EXERCISE DETAILS =>
Extract every line below that contains the string "partial", counting occurrences inside longer strings.

DATA EXCERPTS =>
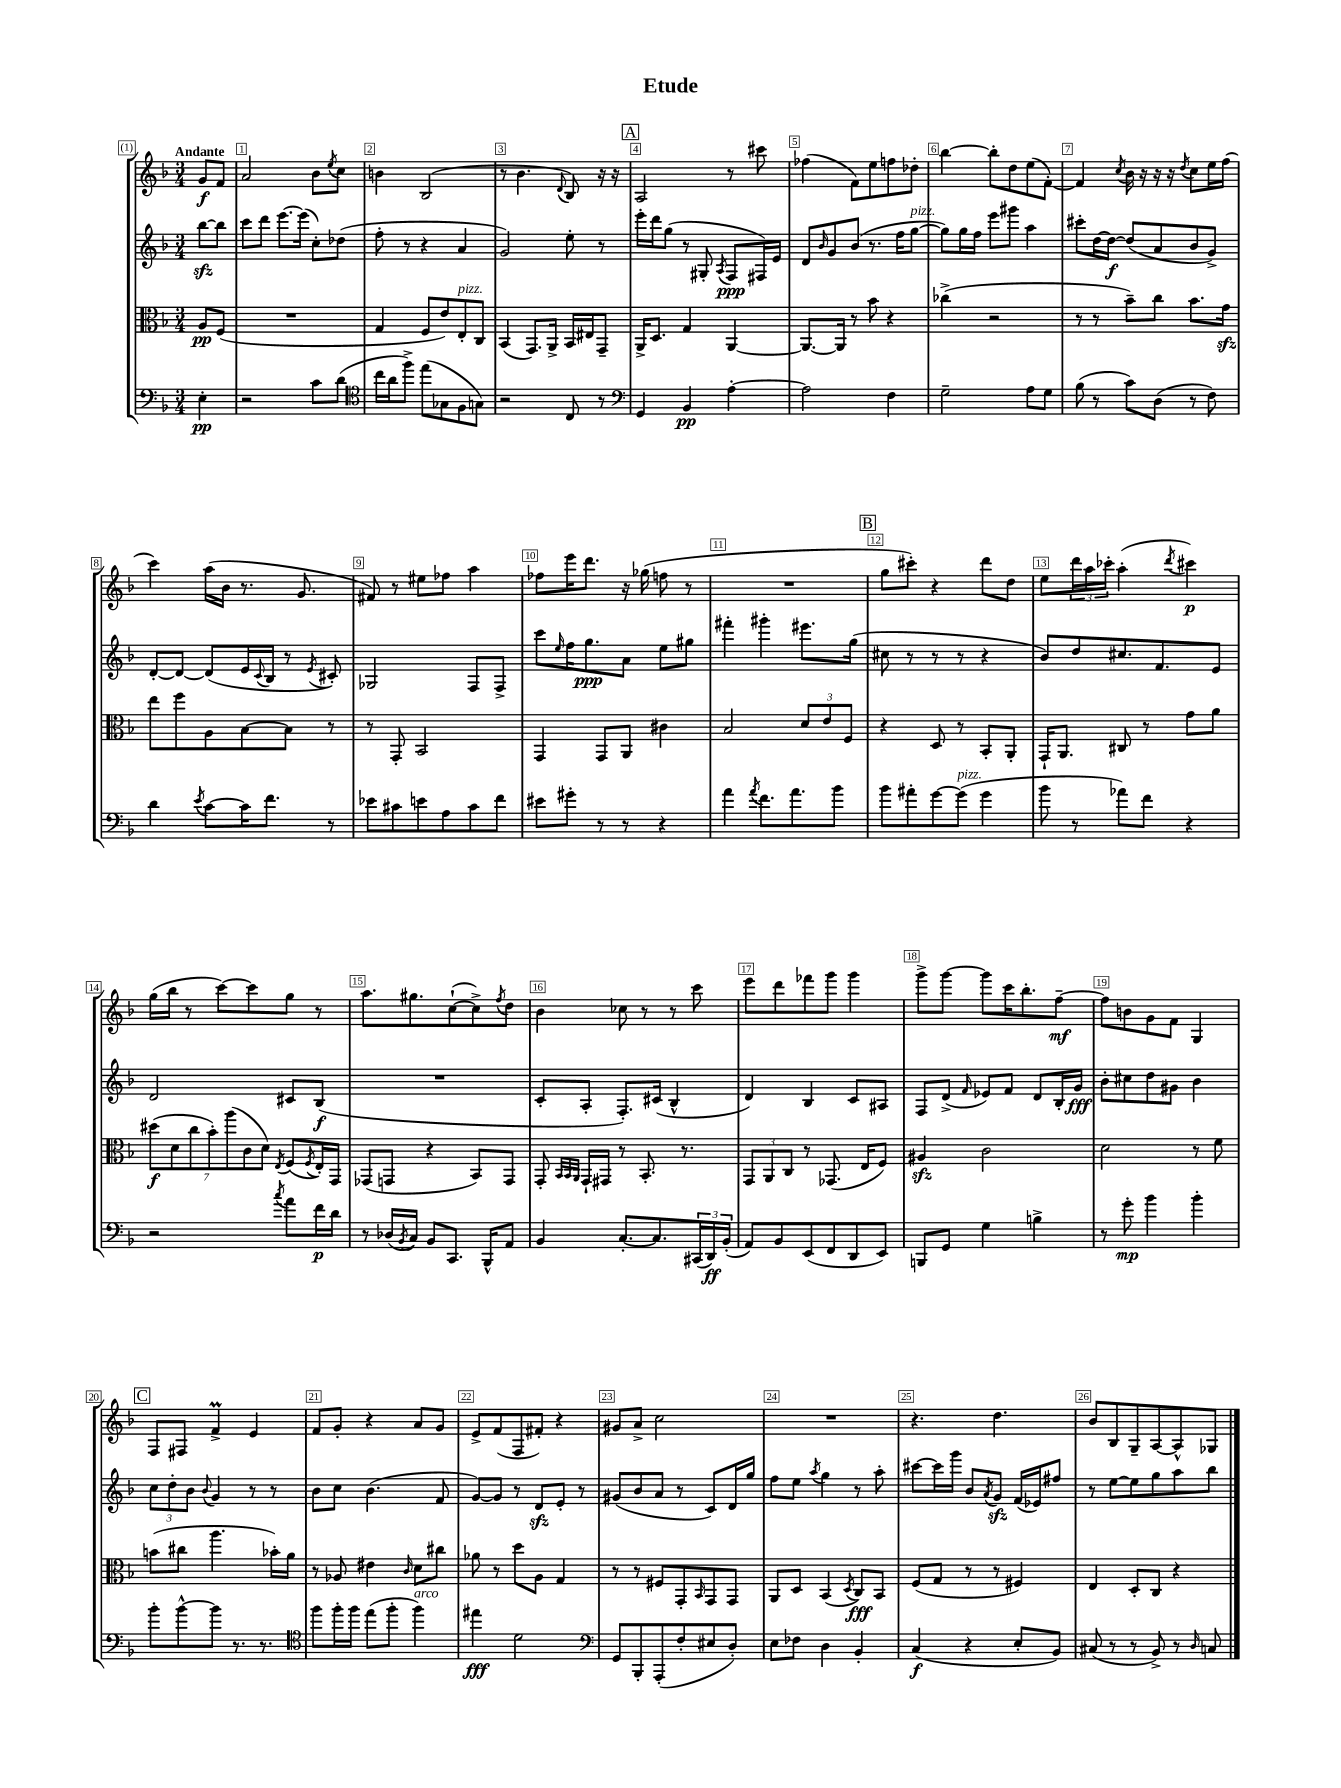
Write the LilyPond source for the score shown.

\header { title = "Etude" }
<<
\new StaffGroup <<
\new Staff = "s0" {
    \clef treble \key f \major \numericTimeSignature \time 3/4 \partial 4 \tempo "Andante"
    g'8\f f'8 |
    a'2 bes'8 \acciaccatura { e''8 } c''8 |
    b'4 bes2( |
    r8 bes'4. \appoggiatura { d'8 } bes8) r16 r16 |
    \mark \markup { \box "A" } a2 r8 cis'''8 |
    fes''4( f'8) e''8 f''8 des''8-. |
    bes''4~ bes''8-. d''8 e''8( f'8~-.) |
    f'4 \acciaccatura { c''8 } bes'16 r16 r16 r16 \acciaccatura { d''8 } c''8 e''16 f''16( |
    c'''4) a''16( bes'16 r8. g'8. |
    fis'8) r8 eis''8 fes''8 a''4 |
    fes''8 e'''16 d'''8. r16 ges''16( f''8 r8 |
    R2. |
    \mark \markup { \box "B" } g''8 cis'''8-.) r4 d'''8 d''8 |
    e''8 \tuplet 3/2 { d'''16 a''16 ces'''16-. } a''4-.( \acciaccatura { d'''8 } cis'''4\p) |
    g''16( bes''16 r8 c'''8~) c'''8 g''8 r8 |
    a''8. gis''8. c''8~-!( c''8->) \acciaccatura { f''8 } d''8 |
    bes'4 ces''8 r8 r8 c'''8 |
    e'''8 d'''8 fes'''8 g'''8 g'''4 |
    g'''8-> g'''8~ g'''8 c'''16 bes''8.-. f''8~--\mf |
    f''8 b'8 g'8 f'8 g4 |
    \mark \markup { \box "C" } f8 fis8 f'4->\prall e'4 |
    f'8 g'8-. r4 a'8 g'8 |
    e'8-> f'8( f8 fis'8-.) r4 |
    gis'8 a'8-> c''2 |
    R2. |
    r4. d''4. |
    bes'8 bes8 g8-- a8~ a8-^ ges8 \bar "|." |
}
\new Staff = "s1" {
    \clef treble \key f \major \numericTimeSignature \time 3/4 \partial 4
    bes''8~\sfz bes''8 |
    c'''8 d'''8 e'''8.~ e'''16( c''8-.) des''8( |
    f''8-. r8 r4 a'4 |
    g'2) e''8-. r8 |
    \mark \markup { \box "A" } e'''16-. d'''16 g''8( r8 gis8-. \acciaccatura { a8 } f8\ppp fis16) e'16 |
    d'8 \grace { bes'16 } g'8 bes'8( r8. f''16 g''8~^\markup { \italic "pizz." } |
    g''8) g''16 f''16 e'''8 gis'''8 a''4 |
    cis'''8-. d''16~ d''16~\f d''8( a'8 bes'8 g'8->) |
    d'8~-. d'8~ d'8( e'16 \appoggiatura { c'8 } bes16 r8 \acciaccatura { e'8 } cis'8-.) |
    ges2 f8 f8-> |
    c'''8 \grace { e''16 } f''16 g''8.\ppp a'8 e''8 gis''8 |
    fis'''4-. gis'''4-. eis'''8. g''16( |
    \mark \markup { \box "B" } cis''8 r8 r8 r8 r4 |
    bes'8) d''8 cis''8. f'8. e'8 |
    d'2 cis'8 bes8\f( |
    R2. |
    c'8-. a8-. f8.-.) cis'16( bes4-^ |
    d'4) bes4 c'8 ais8 |
    f8 d'8->( \grace { f'16 } ees'8) f'8 d'8 bes16-. g'16\fff |
    bes'8-. cis''8 d''8 gis'8 bes'4 |
    \mark \markup { \box "C" } \tuplet 3/2 { c''8 d''8-. bes'8 } \appoggiatura { bes'8 } g'4 r8 r8 |
    bes'8 c''8 bes'4.( f'8 |
    g'8~) g'8 r8 d'8\sfz e'8-. r8 |
    gis'8( bes'8 a'8 r8 c'8) d'16 g''16 |
    f''8 e''8 \acciaccatura { a''8 } g''4 r8 a''8-. |
    cis'''8~ cis'''16 g'''16 bes'8 \acciaccatura { a'8 } g'8\sfz f'16( ees'16) fis''8 |
    r8 e''8~ e''8 g''8 a''8 bes''8 \bar "|." |
}
\new Staff = "s2" {
    \clef alto \key f \major \numericTimeSignature \time 3/4 \partial 4
    a8\pp f8( |
    R2. |
    g4 f8 e'8) e8-.^\markup { \italic "pizz." } c8 |
    bes,4( g,8.) a,16-> bes,16 eis16 g,8-- |
    \mark \markup { \box "A" } a,16-> d8. g4 a,4~ |
    a,8.~ a,16 r8 bes'8 r4 |
    ces''4->( r2 |
    r8 r8 bes'8--) c''8 bes'8. g'16\sfz |
    e''8 f''8 a8 bes8~ bes8 r8 |
    r8 g,8-. bes,2 |
    g,4 g,8 a,8 cis'4 |
    bes2 \tuplet 3/2 { d'8 e'8 f8 } |
    \mark \markup { \box "B" } r4 d8 r8 bes,8-. a,8-. |
    g,16-! a,8. cis8 r8 g'8 a'8 |
    \tuplet 7/4 { dis''8\f( d'8 c''8 bes'8-.) a''8( c'8 d'8) } \acciaccatura { e8 } f8( \acciaccatura { f8 } e16-.) g,16 |
    ges,8( g,8 r4 bes,8) g,8 |
    g,8-. \grace { bes,32 bes,32 a,32 } g,16-! gis,16 r8 bes,8.-. r8. |
    \tuplet 3/2 { g,8 a,8 c8 } r8 ges,8.( e16 f8) |
    ais4\sfz c'2 |
    d'2 r8 f'8 |
    \mark \markup { \box "C" } b'8( cis''8 a''4. bes'16-.) a'16 |
    r8 aes8 eis'4 \grace { c'16 } d'8 cis''8 |
    aes'8 r8 d''8 a8 g4 |
    r8 r8 fis8 g,8-. \grace { bes,16 } g,8 g,8 |
    a,8 d8 bes,4( \acciaccatura { d8 } c8\fff) bes,8 |
    f8( g8 r8 r8 fis4) |
    e4 d8-. c8 r4 \bar "|." |
}
\new Staff = "s3" {
    \clef bass \key f \major \numericTimeSignature \time 3/4 \partial 4
    e4-.\pp |
    r2 c'8 d'8( |
    \clef tenor c''16 a'16 f''8->) e''8( ges8 f8 g8) |
    r2 c8 r8 |
    \mark \markup { \box "A" } \clef bass g,4 bes,4\pp a4~-. |
    a2 f4 |
    g2-- a8 g8 |
    bes8( r8 c'8) d8( r8 f8) |
    d'4 \acciaccatura { e'8 } c'8~ c'16 f'8. r8 |
    ees'8 cis'8 e'8 a8 cis'8 f'8 |
    eis'8 gis'8-. r8 r8 r4 |
    a'4 \acciaccatura { a'8 } f'8. a'8. bes'8 |
    \mark \markup { \box "B" } bes'8 ais'8-. g'8~ g'8^\markup { \italic "pizz." }( g'4 |
    bes'8 r8 aes'8) f'8 r4 |
    r2 \acciaccatura { c''8 } a'8 f'16\p d'16 |
    r8 des16( \acciaccatura { bes,8 } c16) bes,8 c,8. bes,,16-^ a,8 |
    bes,4 c8.~-. c8. \tuplet 3/2 { cis,16( d,16\ff) bes,16-.( } |
    a,8) bes,8 e,8( f,8 d,8 e,8) |
    b,,8 g,8 g4 b4-> |
    r8 g'8-.\mp bes'4 bes'4-. |
    \mark \markup { \box "C" } bes'8-. bes'8~-^ bes'8 r8. r8. |
    \clef tenor f''8 f''16-. f''16 e''8( f''8-. f''4^\markup { \italic "arco" }) |
    eis''4\fff d'2 |
    \clef bass g,8 bes,,8-. a,,8-.( f8-. eis8 d8-.) |
    e8 fes8 d4 bes,4-. |
    c4\f( r4 e8-. bes,8) |
    cis8( r8 r8 bes,8->) r8 \grace { d16 } c8 \bar "|." |
}
>>
>>
\layout { \context { \Score \override BarNumber.break-visibility = ##(#f #t #t) barNumberVisibility = #all-bar-numbers-visible \override BarNumber.stencil = #(make-stencil-boxer 0.1 0.3 ly:text-interface::print) } }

TASK RESULT =>
    \clef treble \key f \major \numericTimeSignature \time 3/4 \partial 4 \tempo "Andante"
    \clef treble \key f \major \numericTimeSignature \time 3/4 \partial 4
    \clef alto \key f \major \numericTimeSignature \time 3/4 \partial 4
    \clef bass \key f \major \numericTimeSignature \time 3/4 \partial 4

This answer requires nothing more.